## Goal
Extract every line of the material below that contains the word "cyan".
------ Source records ------
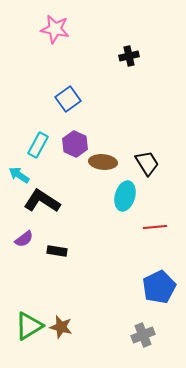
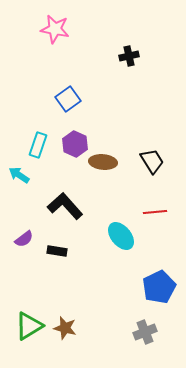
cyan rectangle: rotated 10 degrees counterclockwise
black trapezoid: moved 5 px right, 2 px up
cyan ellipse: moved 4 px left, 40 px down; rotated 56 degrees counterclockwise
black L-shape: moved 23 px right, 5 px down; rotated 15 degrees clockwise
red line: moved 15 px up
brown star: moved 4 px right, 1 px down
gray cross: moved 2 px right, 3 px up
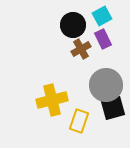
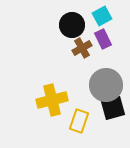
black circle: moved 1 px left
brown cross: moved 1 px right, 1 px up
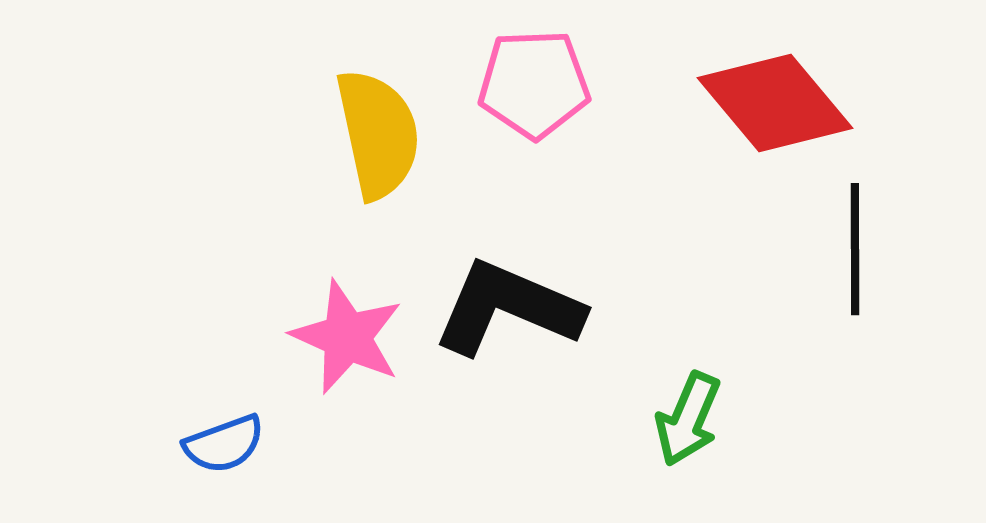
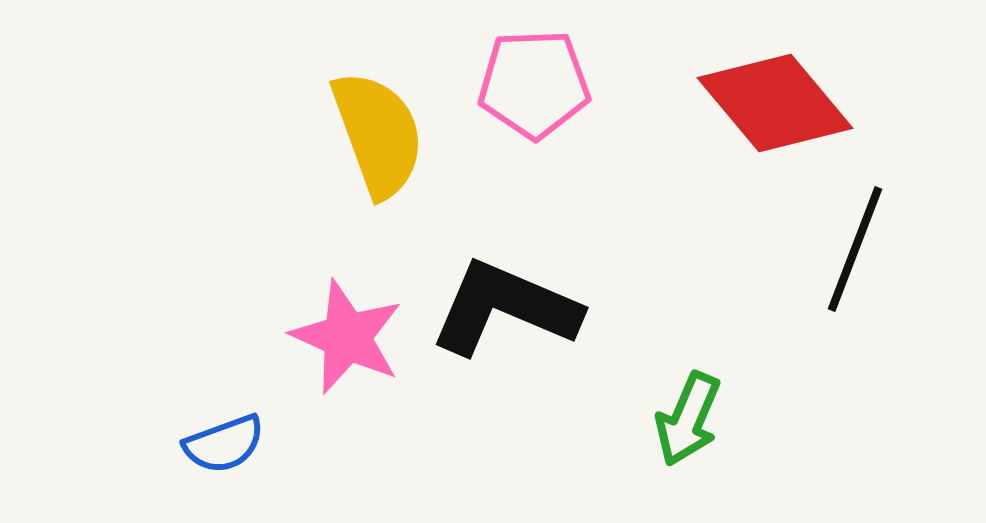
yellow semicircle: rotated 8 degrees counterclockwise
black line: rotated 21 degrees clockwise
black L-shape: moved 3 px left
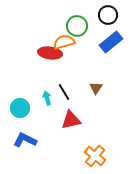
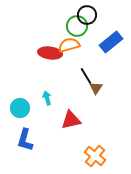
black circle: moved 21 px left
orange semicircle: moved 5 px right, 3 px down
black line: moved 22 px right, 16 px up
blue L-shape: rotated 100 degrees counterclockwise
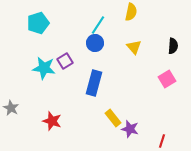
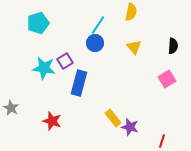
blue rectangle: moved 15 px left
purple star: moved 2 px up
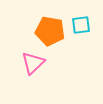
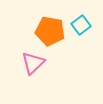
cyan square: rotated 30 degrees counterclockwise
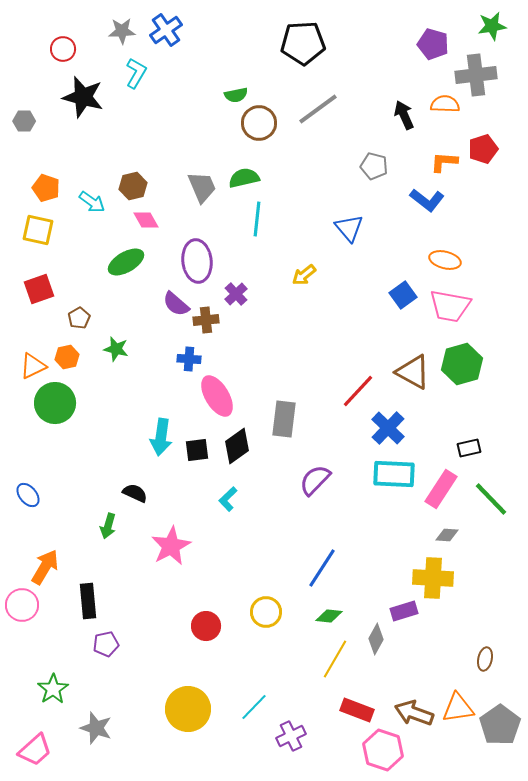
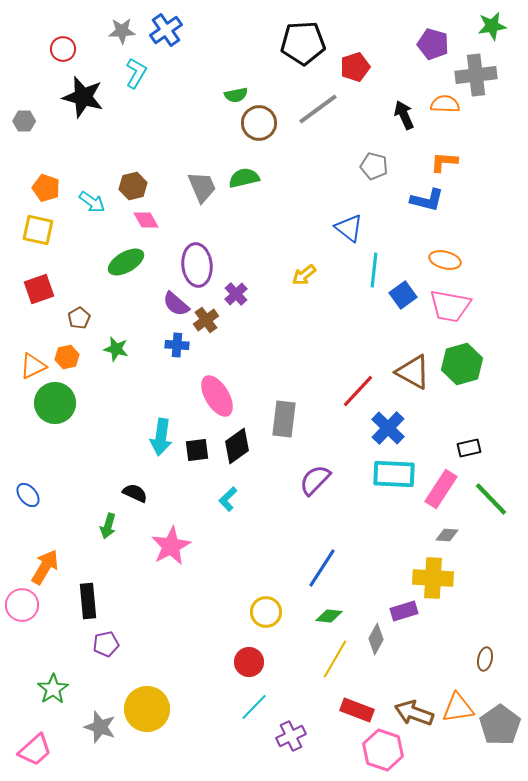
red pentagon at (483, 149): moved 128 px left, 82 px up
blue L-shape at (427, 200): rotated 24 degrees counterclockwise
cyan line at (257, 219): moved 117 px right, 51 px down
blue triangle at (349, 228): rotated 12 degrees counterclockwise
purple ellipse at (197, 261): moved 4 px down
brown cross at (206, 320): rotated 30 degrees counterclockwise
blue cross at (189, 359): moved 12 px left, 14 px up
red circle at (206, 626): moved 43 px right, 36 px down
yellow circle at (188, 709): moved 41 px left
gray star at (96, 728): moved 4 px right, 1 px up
------
## Worked solution
cyan rectangle: rotated 10 degrees counterclockwise
cyan ellipse: moved 4 px left, 40 px down; rotated 56 degrees counterclockwise
cyan square: rotated 30 degrees counterclockwise
cyan line at (257, 219): moved 117 px right, 51 px down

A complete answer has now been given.